## Data under study
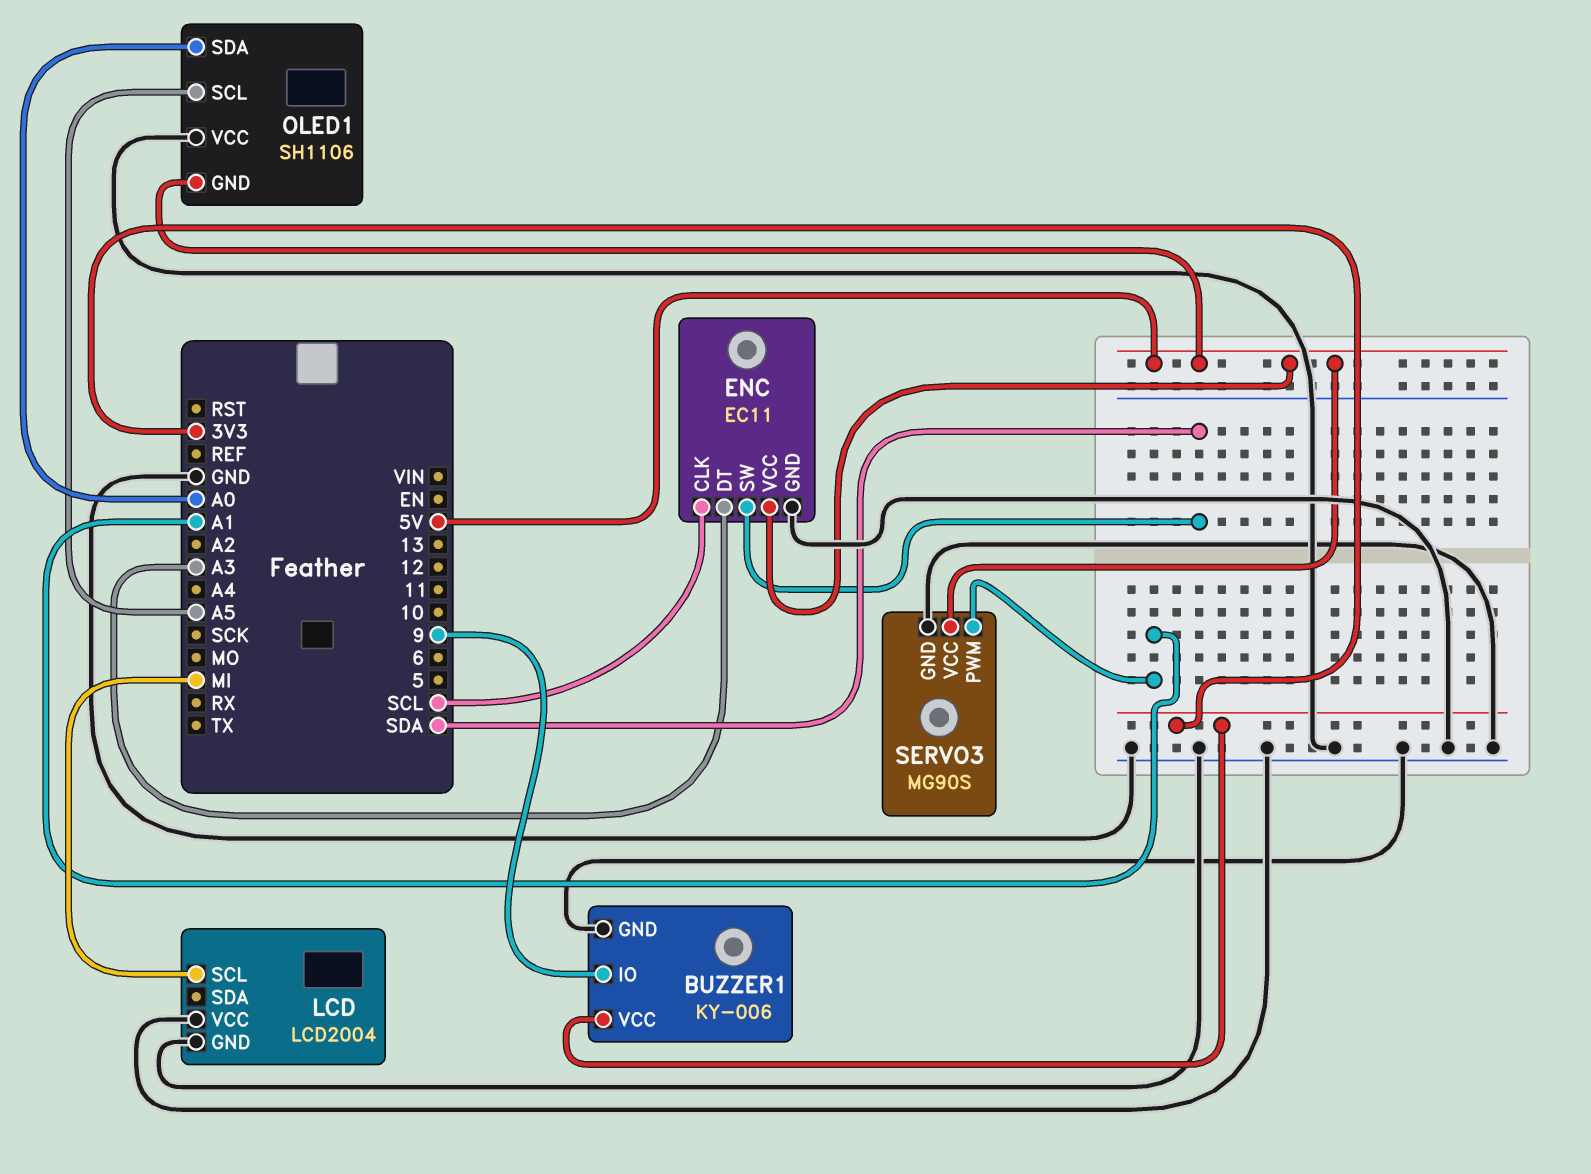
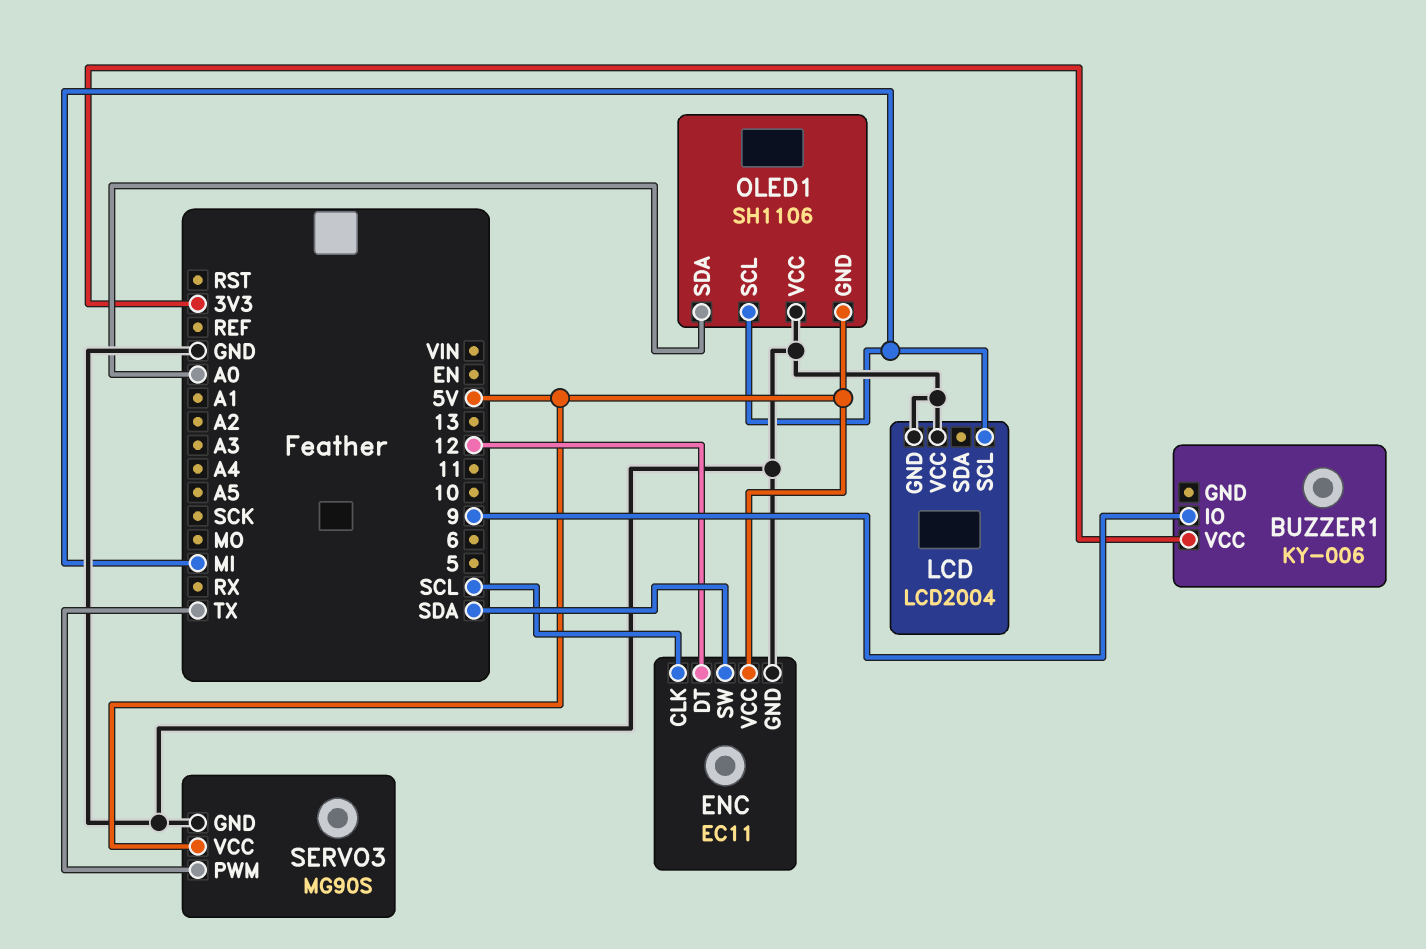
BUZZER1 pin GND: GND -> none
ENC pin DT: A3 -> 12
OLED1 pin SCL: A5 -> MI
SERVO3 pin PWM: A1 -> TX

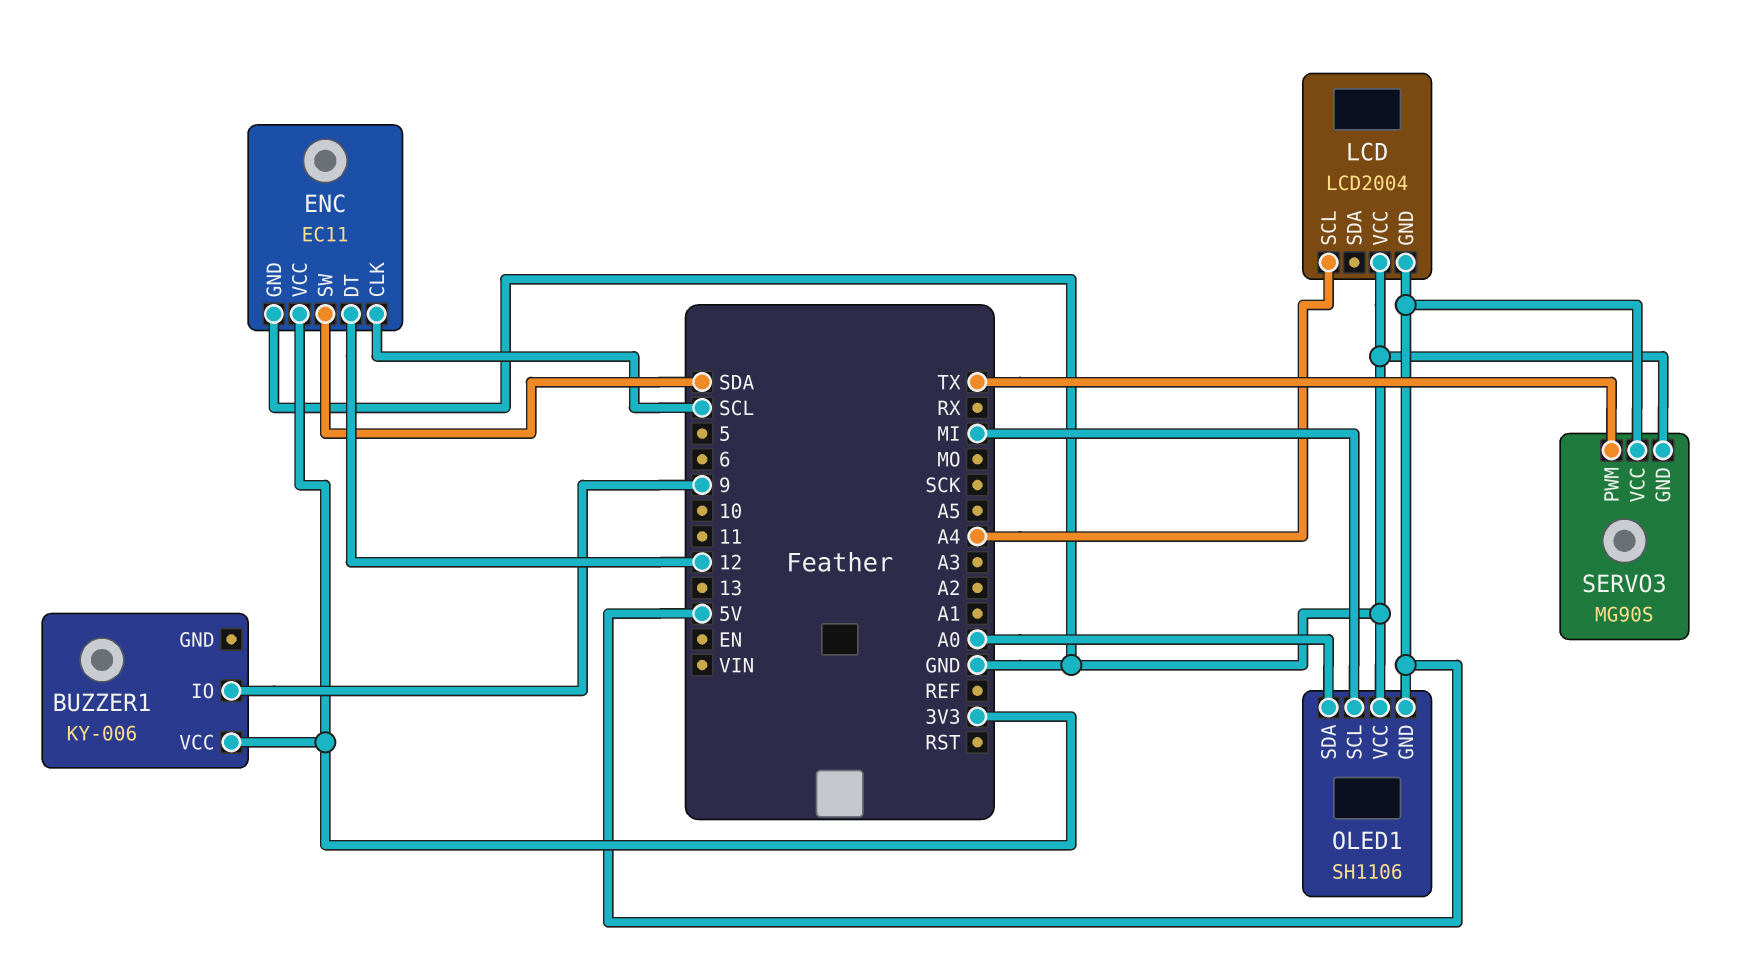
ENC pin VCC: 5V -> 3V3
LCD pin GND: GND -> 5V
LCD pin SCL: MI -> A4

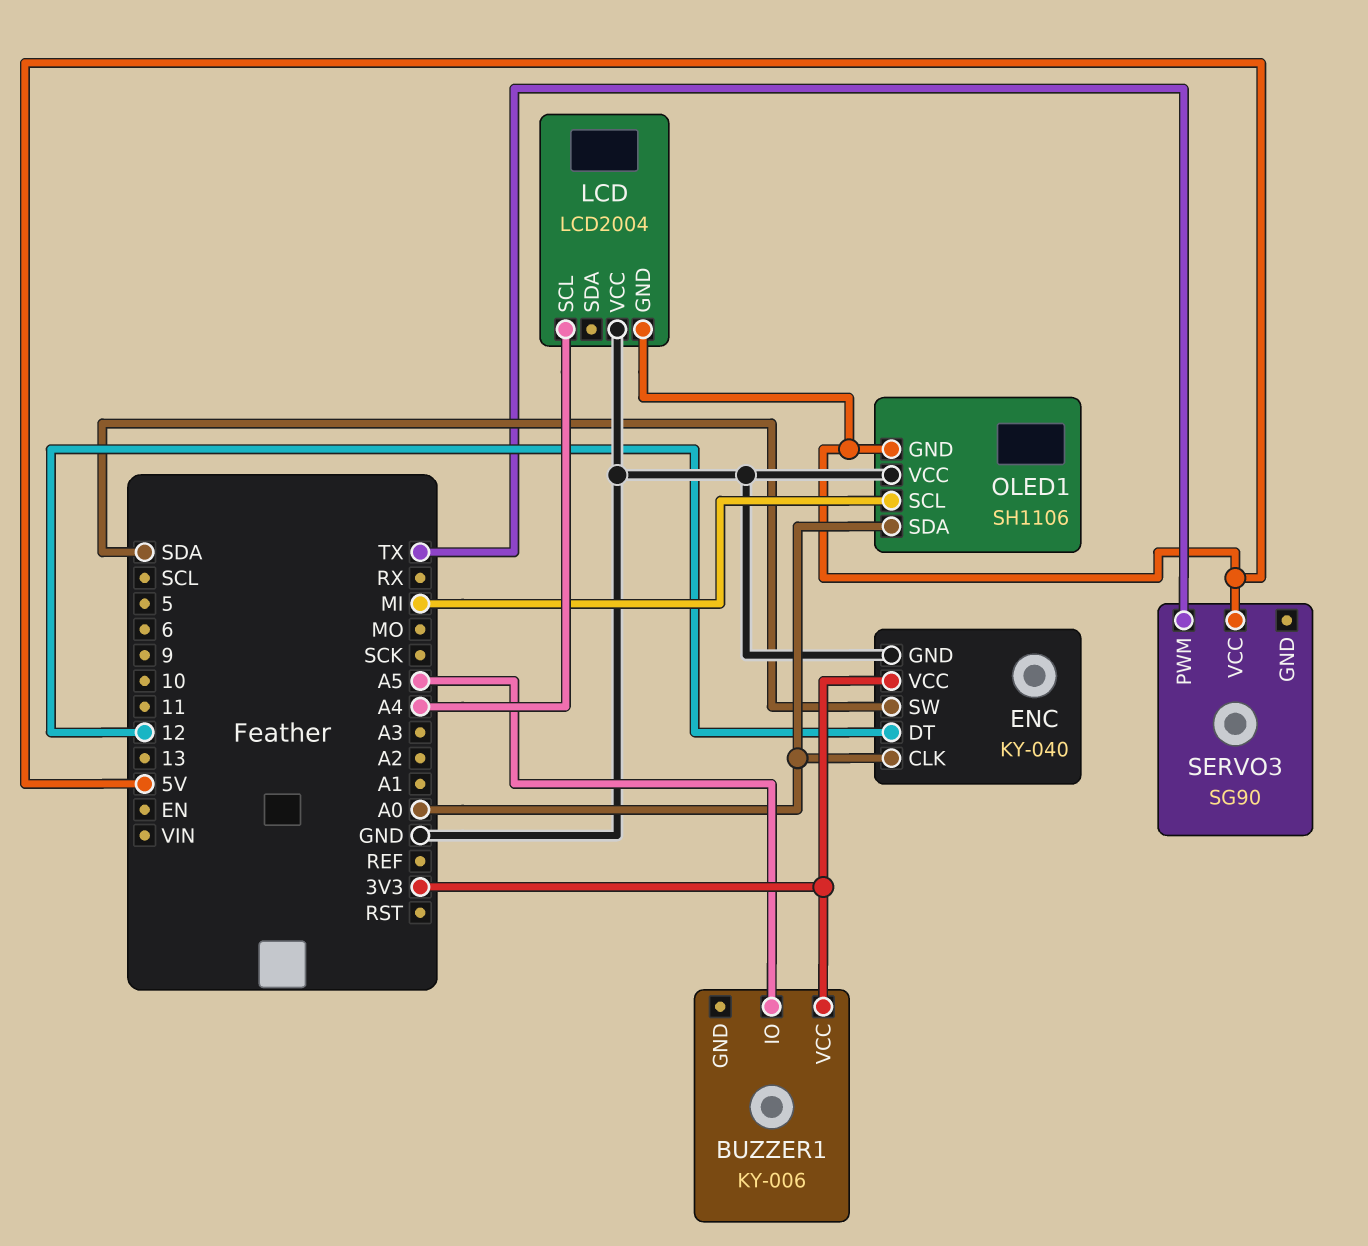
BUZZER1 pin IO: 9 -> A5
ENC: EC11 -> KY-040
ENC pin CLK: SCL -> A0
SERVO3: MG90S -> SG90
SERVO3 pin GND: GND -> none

## Task details
Produce an exact transcription of the lines from the one containing "BUZZER1 pin IO: 9 -> A5" through the end of the records, both included, and no other lines.

## Finished task
BUZZER1 pin IO: 9 -> A5
ENC: EC11 -> KY-040
ENC pin CLK: SCL -> A0
SERVO3: MG90S -> SG90
SERVO3 pin GND: GND -> none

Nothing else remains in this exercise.